--- START OF Data section ---

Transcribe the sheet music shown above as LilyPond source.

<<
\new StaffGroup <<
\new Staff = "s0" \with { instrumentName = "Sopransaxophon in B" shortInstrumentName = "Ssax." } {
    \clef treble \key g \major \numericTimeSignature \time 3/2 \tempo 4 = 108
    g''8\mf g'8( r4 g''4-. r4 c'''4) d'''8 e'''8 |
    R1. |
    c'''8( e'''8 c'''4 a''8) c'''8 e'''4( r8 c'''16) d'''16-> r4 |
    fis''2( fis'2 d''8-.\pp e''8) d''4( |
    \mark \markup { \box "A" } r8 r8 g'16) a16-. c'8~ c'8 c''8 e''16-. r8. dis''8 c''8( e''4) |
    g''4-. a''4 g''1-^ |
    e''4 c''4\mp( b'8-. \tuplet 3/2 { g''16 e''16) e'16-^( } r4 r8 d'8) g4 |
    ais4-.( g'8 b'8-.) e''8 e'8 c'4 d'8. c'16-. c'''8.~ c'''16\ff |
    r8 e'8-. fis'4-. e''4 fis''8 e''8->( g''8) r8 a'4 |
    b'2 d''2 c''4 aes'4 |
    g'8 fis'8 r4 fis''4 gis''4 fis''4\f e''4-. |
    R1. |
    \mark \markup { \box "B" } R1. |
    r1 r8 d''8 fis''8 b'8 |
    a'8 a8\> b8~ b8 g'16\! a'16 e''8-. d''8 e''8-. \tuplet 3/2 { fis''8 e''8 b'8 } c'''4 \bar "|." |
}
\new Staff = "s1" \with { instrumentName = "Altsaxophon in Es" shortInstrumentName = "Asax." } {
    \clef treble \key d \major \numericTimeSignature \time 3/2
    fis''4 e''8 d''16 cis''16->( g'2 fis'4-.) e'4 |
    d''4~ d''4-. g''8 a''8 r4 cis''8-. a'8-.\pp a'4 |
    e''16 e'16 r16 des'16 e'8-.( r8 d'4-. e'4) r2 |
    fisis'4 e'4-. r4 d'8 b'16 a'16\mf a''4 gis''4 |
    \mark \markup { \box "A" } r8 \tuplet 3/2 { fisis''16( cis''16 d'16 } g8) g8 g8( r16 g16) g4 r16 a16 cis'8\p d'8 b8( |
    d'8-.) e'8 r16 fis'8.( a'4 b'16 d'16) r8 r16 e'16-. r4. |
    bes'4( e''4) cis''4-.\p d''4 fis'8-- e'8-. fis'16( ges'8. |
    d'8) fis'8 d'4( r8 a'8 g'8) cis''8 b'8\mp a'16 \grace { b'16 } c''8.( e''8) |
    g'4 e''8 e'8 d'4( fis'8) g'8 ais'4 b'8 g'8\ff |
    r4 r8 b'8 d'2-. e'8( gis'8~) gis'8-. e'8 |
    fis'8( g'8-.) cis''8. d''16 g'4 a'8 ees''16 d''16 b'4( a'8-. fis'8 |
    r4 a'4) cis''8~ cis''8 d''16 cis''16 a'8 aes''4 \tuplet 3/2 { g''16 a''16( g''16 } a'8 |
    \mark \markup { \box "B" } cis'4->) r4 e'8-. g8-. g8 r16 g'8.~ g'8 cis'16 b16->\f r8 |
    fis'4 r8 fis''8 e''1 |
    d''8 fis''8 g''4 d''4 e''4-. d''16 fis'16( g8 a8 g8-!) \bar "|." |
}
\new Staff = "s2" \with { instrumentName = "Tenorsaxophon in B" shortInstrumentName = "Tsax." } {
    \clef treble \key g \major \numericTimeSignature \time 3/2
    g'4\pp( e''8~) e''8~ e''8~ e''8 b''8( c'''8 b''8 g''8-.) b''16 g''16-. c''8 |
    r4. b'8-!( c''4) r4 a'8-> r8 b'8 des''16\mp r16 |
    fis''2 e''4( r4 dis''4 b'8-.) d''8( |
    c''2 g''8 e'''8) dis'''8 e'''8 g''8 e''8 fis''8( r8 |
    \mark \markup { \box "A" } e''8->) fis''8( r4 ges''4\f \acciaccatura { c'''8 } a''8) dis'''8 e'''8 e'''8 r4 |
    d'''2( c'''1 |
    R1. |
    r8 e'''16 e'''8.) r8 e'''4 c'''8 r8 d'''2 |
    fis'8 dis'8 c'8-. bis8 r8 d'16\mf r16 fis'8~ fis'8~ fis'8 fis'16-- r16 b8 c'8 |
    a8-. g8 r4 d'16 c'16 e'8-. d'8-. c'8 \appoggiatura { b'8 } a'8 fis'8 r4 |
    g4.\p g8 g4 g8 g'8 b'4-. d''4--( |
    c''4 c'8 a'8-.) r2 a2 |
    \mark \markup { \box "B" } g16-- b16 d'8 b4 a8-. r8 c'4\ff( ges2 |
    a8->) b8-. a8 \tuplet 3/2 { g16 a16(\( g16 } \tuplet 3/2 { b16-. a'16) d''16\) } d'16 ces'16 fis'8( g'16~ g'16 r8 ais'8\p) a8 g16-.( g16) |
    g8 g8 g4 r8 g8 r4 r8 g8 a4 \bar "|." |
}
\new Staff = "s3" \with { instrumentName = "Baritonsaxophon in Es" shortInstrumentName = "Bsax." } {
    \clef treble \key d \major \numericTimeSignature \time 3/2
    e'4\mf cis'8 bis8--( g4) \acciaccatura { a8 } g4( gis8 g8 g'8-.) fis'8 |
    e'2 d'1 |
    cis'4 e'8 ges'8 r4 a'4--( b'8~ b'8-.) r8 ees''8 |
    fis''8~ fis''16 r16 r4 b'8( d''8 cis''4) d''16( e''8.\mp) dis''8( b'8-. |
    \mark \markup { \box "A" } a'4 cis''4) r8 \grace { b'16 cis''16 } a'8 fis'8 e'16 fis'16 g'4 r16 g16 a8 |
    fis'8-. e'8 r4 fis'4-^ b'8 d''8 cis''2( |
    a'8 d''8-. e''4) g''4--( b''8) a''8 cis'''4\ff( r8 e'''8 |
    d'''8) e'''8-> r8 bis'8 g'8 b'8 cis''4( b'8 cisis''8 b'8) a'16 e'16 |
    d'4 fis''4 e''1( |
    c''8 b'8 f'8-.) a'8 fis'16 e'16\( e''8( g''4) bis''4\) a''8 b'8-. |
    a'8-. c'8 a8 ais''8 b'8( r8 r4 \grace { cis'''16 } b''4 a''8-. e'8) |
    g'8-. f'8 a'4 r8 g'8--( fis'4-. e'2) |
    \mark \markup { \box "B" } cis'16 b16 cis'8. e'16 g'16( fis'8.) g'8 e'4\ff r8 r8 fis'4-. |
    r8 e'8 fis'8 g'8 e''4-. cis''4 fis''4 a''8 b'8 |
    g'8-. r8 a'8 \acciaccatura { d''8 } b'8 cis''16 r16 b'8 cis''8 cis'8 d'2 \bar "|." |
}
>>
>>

--- END OF Data section ---

Which lines in the items above contain the string "with"? Copy out every one of them.

\new Staff = "s0" \with { instrumentName = "Sopransaxophon in B" shortInstrumentName = "Ssax." } {
\new Staff = "s1" \with { instrumentName = "Altsaxophon in Es" shortInstrumentName = "Asax." } {
\new Staff = "s2" \with { instrumentName = "Tenorsaxophon in B" shortInstrumentName = "Tsax." } {
\new Staff = "s3" \with { instrumentName = "Baritonsaxophon in Es" shortInstrumentName = "Bsax." } {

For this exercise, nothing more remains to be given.